• Your goal: Using the listing below, set down each line from the line containing "yellow diamond at" through the line containing "cyan trapezoid at", both ends included, exactly and with nothing added.

• Supplied material:
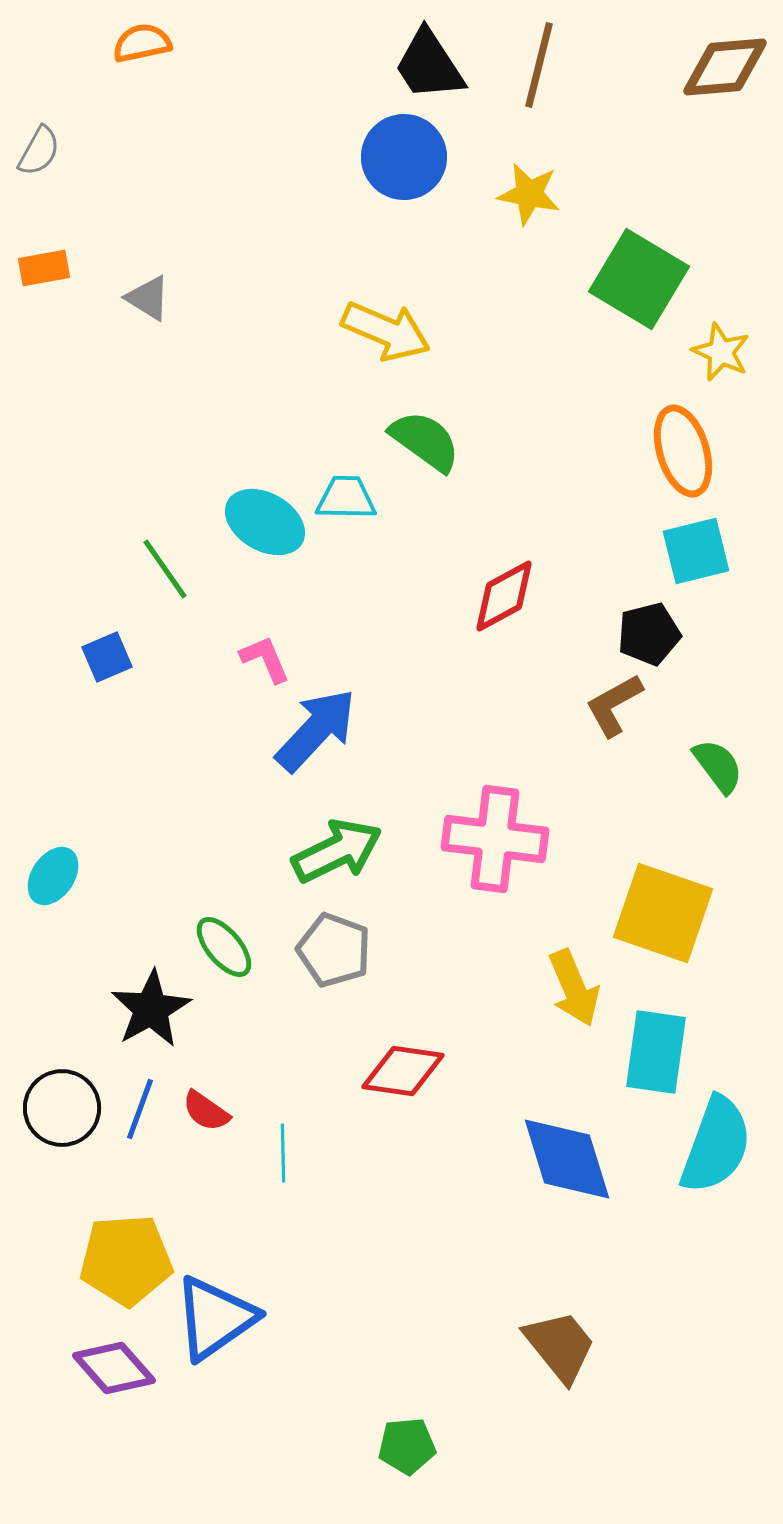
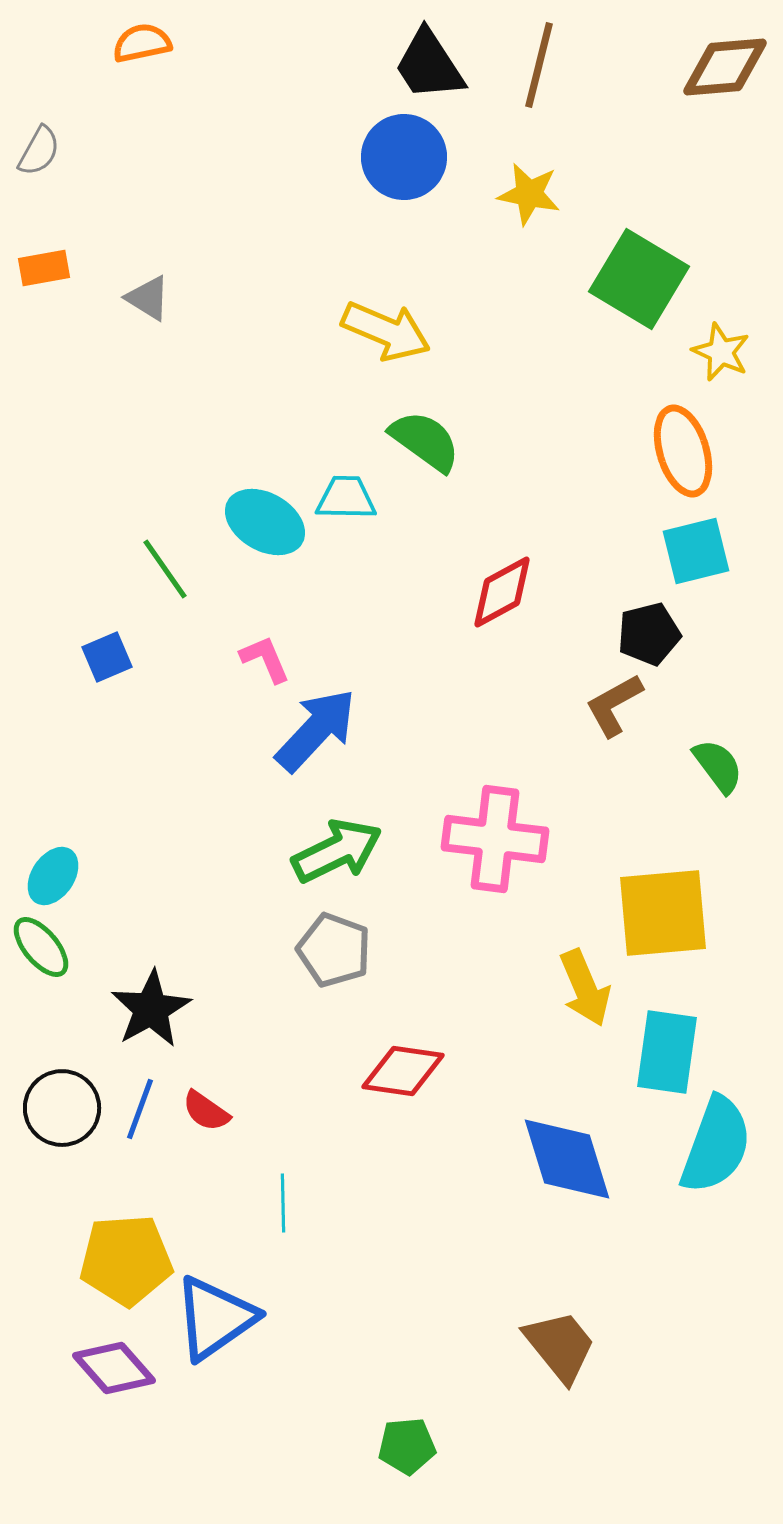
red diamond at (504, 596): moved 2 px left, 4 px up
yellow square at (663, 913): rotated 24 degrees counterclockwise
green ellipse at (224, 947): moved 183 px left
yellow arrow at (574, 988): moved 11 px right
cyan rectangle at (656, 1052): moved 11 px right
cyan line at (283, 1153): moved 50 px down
...
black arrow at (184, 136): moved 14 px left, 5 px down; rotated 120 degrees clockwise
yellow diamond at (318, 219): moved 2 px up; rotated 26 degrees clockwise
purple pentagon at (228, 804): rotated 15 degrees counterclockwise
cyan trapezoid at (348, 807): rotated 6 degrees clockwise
---
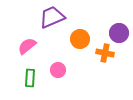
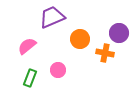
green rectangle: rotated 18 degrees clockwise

• Solution:
yellow diamond at (318, 219): moved 2 px up; rotated 26 degrees clockwise
purple pentagon at (228, 804): rotated 15 degrees counterclockwise
cyan trapezoid at (348, 807): rotated 6 degrees clockwise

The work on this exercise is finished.